> [TRY IT]:
Copy, from the entries below, each line in which the string "green" appears.
+ + + + +
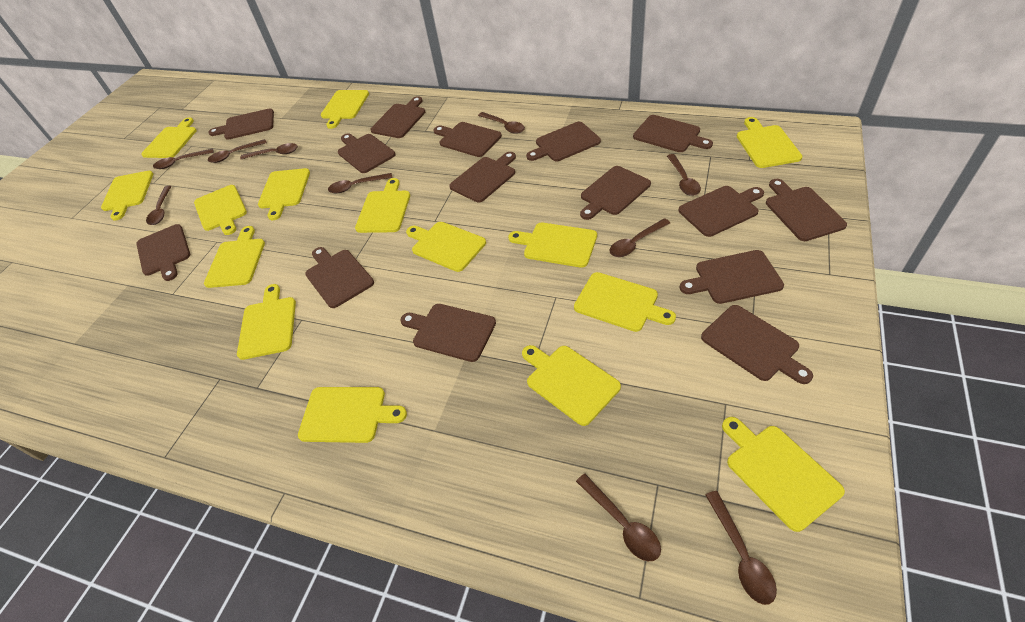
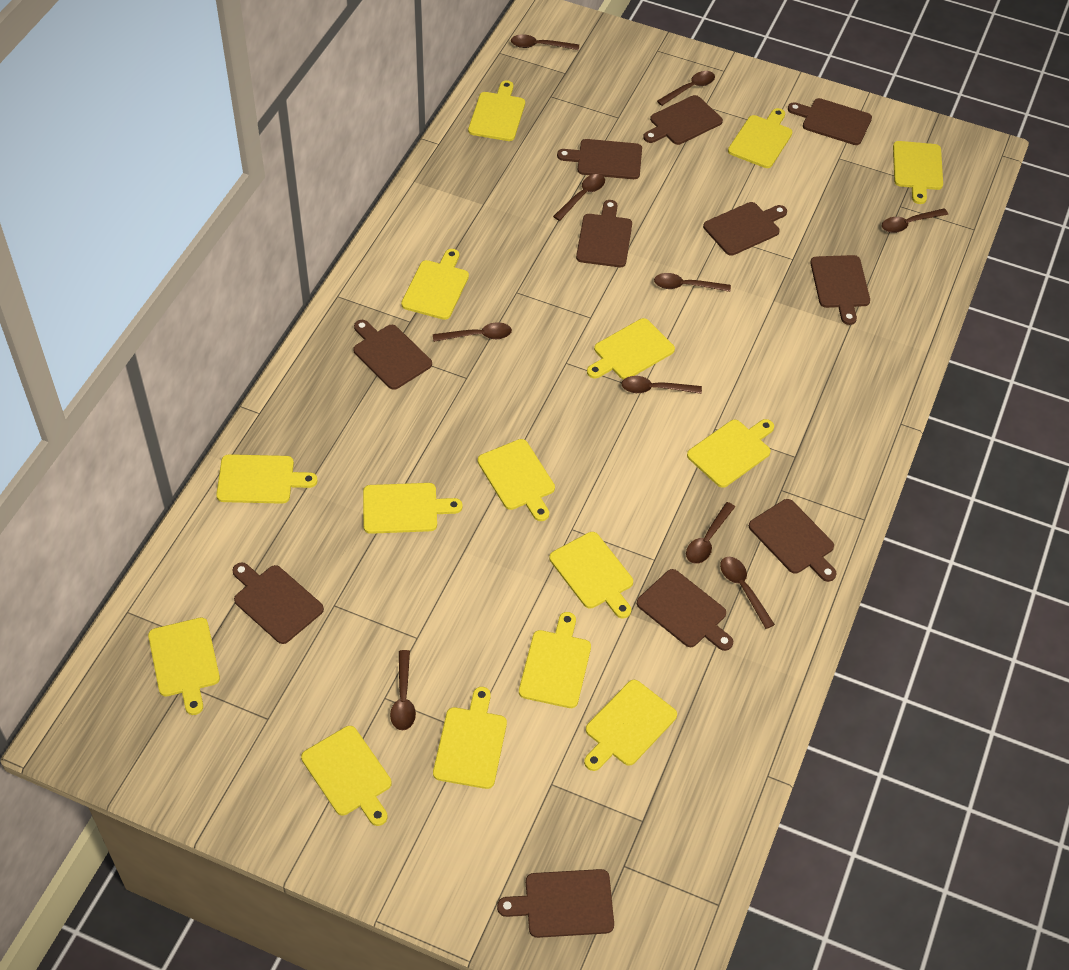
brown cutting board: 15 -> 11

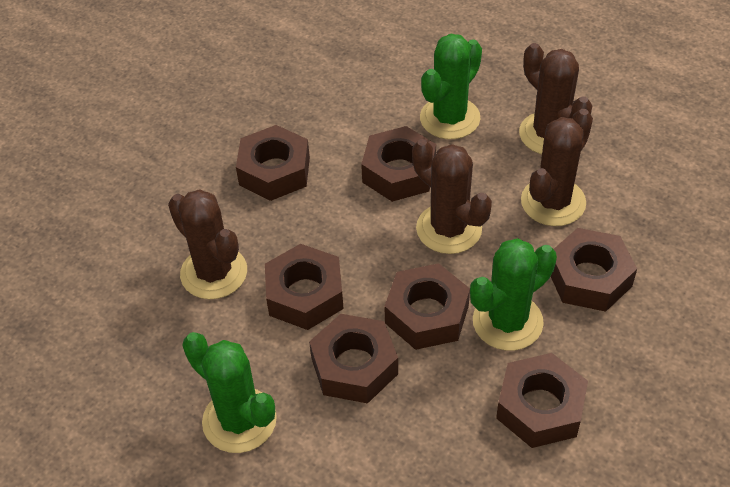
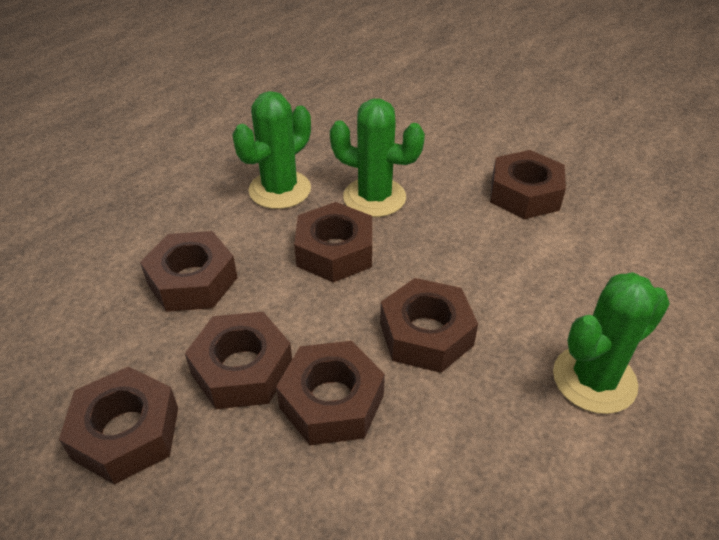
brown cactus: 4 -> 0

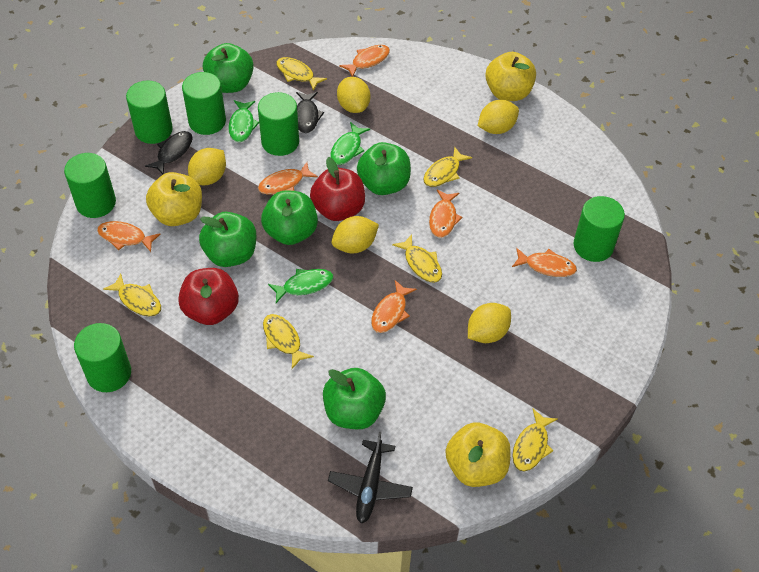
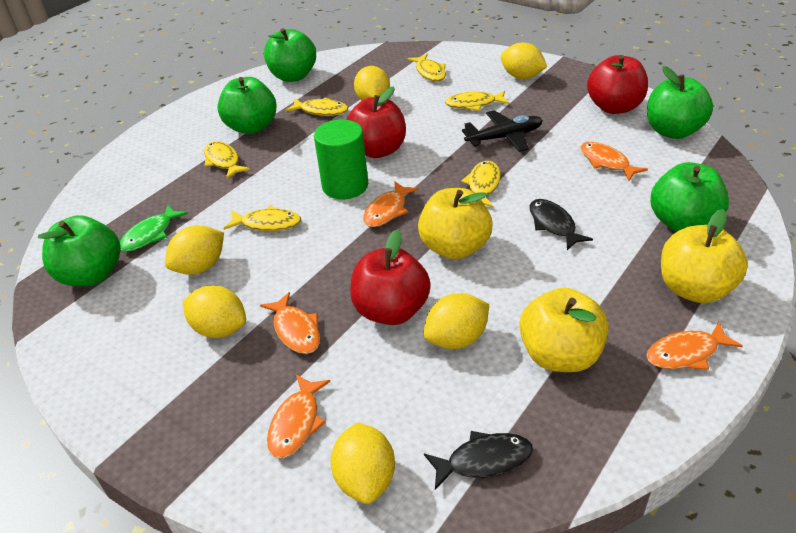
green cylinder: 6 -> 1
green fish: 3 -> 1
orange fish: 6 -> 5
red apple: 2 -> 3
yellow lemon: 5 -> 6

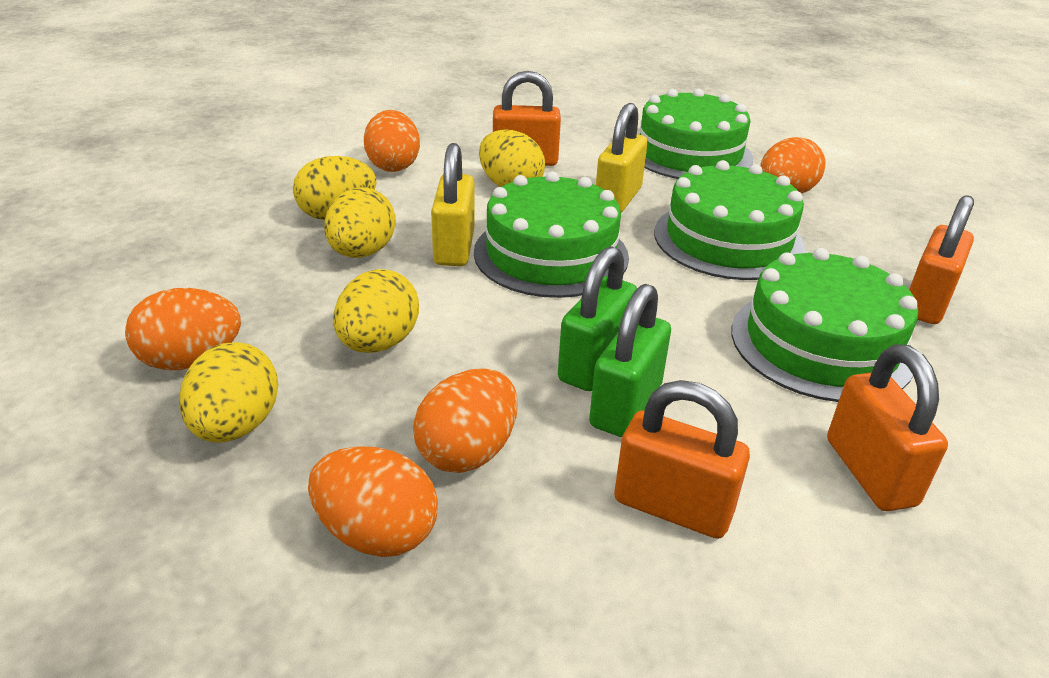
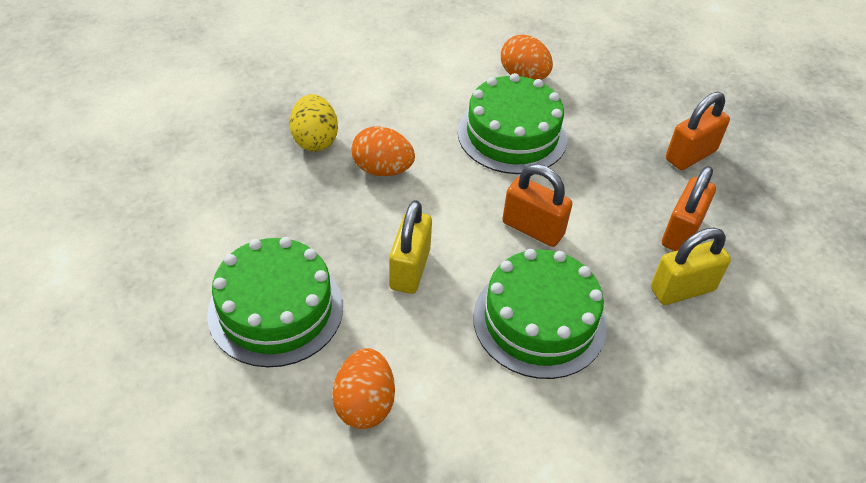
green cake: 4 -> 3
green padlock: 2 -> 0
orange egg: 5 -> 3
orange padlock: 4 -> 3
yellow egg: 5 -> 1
+ + + + +
> [THE COMPLETED TASK]:
green cylinder: 6 -> 1
green fish: 3 -> 1
green cake: 4 -> 3
green padlock: 2 -> 0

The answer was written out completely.